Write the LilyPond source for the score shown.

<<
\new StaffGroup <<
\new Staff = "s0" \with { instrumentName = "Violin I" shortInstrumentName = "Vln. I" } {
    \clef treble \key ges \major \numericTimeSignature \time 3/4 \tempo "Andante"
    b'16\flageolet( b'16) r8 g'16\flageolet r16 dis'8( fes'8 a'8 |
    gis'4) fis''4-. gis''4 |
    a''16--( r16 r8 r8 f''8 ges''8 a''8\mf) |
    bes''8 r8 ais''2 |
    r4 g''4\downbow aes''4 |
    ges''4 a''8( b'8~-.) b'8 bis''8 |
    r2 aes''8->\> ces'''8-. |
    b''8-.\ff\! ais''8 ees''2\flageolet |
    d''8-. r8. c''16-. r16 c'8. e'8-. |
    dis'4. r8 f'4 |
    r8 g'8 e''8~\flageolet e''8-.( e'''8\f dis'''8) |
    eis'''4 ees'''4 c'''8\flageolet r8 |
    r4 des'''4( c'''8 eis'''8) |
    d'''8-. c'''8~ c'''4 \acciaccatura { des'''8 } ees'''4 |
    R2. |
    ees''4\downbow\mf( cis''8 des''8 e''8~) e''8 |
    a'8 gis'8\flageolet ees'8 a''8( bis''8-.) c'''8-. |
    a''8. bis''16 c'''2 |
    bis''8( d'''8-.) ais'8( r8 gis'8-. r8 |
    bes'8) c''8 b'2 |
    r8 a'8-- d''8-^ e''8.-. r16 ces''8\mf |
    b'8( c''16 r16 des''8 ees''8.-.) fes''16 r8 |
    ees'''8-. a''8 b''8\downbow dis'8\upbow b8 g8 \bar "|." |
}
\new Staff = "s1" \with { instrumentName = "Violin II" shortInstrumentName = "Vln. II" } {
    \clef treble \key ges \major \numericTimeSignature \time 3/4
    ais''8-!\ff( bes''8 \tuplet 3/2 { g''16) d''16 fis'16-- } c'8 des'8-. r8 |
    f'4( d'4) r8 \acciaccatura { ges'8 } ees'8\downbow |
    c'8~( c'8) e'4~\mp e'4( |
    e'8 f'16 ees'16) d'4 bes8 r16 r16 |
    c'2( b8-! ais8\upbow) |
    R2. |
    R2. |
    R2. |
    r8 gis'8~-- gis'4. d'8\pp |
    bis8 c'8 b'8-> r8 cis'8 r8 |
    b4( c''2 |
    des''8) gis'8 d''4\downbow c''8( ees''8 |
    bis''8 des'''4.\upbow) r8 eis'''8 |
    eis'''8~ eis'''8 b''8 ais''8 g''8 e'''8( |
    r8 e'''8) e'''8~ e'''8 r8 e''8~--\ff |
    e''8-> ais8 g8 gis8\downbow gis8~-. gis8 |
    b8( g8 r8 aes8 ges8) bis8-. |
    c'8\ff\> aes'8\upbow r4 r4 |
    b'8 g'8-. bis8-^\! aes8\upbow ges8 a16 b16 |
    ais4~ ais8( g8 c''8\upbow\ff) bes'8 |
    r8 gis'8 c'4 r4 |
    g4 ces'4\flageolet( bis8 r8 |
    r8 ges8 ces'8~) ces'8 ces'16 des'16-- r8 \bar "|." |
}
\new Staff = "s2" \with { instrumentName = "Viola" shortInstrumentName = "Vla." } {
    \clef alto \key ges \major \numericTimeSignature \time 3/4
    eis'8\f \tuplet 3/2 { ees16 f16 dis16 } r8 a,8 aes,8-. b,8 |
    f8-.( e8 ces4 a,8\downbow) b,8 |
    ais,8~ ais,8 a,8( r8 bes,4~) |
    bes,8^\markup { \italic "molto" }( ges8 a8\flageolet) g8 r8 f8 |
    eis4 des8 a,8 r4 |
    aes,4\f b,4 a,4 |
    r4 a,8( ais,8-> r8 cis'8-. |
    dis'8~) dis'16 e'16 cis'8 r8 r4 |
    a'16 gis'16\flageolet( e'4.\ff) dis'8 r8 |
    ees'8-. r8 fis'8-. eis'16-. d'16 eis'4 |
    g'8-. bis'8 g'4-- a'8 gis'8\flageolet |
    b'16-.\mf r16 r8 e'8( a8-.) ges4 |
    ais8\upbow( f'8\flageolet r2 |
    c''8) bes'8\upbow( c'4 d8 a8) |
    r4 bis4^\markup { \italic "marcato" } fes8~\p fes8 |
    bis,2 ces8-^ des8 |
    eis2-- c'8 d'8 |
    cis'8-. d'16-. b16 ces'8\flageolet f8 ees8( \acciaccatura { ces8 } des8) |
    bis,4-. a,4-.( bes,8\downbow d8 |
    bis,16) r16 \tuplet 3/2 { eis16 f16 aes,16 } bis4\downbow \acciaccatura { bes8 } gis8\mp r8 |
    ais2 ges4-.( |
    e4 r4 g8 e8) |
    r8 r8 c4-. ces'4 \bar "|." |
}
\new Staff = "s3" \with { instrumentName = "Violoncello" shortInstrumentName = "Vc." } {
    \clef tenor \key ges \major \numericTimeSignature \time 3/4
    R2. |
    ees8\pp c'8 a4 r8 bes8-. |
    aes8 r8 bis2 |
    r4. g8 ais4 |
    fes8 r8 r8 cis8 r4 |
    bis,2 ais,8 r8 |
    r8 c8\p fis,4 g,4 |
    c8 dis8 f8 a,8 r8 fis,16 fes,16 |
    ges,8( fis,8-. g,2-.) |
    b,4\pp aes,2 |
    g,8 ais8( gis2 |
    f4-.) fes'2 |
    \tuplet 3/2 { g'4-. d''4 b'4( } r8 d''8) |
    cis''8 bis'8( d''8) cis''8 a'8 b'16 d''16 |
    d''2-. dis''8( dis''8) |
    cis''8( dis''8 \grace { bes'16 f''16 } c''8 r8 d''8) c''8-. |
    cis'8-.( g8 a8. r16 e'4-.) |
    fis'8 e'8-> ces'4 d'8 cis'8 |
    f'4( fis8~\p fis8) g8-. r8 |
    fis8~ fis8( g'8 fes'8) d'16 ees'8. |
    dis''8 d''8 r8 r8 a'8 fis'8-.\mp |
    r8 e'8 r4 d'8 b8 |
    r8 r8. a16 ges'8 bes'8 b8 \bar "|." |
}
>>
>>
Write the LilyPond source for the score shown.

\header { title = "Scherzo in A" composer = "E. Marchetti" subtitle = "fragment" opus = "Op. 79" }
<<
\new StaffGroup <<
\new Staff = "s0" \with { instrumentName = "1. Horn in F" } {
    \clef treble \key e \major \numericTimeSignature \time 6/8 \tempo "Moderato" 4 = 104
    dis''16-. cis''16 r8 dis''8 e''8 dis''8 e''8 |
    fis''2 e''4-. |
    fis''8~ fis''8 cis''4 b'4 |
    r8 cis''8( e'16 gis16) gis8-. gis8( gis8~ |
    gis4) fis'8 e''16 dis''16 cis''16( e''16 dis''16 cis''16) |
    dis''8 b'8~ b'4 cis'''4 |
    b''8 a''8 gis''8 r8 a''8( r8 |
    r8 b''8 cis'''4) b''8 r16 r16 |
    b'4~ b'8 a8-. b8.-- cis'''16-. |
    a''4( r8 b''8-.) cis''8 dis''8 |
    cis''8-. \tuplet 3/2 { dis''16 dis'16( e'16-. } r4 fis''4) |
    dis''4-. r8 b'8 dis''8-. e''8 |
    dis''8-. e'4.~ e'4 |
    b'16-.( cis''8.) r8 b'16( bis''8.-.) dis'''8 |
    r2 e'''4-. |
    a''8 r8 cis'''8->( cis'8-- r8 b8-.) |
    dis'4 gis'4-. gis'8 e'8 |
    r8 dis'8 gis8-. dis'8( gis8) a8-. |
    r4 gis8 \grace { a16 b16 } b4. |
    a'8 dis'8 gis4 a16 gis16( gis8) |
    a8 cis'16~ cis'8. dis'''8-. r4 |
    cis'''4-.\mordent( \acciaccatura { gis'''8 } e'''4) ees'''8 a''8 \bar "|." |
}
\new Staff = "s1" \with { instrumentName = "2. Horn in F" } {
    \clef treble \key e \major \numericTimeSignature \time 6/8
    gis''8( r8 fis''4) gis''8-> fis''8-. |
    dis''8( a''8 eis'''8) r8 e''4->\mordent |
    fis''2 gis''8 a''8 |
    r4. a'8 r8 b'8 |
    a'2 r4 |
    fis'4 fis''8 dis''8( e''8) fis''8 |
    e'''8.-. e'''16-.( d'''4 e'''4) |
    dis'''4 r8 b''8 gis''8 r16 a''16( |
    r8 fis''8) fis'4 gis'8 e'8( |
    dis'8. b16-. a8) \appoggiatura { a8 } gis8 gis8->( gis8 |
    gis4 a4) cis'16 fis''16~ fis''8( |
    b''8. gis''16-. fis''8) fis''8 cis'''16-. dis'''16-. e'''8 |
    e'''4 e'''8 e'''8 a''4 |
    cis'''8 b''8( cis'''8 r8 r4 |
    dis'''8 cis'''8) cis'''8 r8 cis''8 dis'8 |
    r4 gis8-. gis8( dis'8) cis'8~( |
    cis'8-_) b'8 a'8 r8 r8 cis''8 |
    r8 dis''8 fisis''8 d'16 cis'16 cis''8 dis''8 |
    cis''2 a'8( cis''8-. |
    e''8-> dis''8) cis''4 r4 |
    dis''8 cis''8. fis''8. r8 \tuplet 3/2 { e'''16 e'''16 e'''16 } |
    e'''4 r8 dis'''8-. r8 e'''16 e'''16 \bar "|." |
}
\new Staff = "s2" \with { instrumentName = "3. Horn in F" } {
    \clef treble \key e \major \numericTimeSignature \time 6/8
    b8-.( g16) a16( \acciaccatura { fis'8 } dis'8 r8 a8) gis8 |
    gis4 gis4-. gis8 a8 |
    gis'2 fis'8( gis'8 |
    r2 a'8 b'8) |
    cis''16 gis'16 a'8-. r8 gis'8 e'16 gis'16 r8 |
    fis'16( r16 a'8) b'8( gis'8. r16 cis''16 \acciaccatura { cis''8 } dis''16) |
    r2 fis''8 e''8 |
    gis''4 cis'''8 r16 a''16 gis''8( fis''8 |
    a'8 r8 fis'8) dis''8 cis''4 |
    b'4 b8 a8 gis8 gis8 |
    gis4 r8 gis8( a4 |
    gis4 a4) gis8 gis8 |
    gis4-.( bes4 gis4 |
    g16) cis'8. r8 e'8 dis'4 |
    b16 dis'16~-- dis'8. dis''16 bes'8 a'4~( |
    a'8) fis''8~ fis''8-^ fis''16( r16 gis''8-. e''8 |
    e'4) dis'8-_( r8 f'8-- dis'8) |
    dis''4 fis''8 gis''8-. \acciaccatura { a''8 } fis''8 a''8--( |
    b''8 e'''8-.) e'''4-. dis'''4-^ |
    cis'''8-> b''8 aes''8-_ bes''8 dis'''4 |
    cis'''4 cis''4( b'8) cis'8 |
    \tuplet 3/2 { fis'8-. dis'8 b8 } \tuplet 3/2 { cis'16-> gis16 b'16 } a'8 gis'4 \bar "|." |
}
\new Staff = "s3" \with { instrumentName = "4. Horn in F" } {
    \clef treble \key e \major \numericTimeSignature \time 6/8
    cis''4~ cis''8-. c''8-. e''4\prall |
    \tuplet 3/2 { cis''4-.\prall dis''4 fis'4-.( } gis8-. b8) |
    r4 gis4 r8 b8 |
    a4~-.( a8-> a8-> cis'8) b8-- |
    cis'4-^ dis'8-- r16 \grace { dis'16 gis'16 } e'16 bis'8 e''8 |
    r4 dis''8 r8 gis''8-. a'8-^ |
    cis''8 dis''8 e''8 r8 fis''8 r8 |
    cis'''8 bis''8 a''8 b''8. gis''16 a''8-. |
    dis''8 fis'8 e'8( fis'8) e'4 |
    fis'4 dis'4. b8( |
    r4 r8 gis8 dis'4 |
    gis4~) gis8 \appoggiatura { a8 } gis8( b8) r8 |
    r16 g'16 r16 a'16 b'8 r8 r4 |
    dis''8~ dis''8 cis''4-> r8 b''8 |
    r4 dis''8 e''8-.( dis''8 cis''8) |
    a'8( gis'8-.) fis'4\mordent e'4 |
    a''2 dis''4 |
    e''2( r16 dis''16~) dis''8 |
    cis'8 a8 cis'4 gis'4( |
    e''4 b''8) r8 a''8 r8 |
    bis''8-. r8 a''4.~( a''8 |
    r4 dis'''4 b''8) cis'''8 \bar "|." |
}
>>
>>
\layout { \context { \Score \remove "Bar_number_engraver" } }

**Task to carry out**:
Pull out each line from the records above that includes the string "upbow", treating uppercase and lowercase as different.

**Solution for this exercise**:
    ees'''8-. a''8 b''8\downbow dis'8\upbow b8 g8 \bar "|." |
    c'2( b8-! ais8\upbow) |
    bis''8 des'''4.\upbow) r8 eis'''8 |
    c'8\ff\> aes'8\upbow r4 r4 |
    b'8 g'8-. bis8-^\! aes8\upbow ges8 a16 b16 |
    ais4~ ais8( g8 c''8\upbow\ff) bes'8 |
    ais8\upbow( f'8\flageolet r2 |
    c''8) bes'8\upbow( c'4 d8 a8) |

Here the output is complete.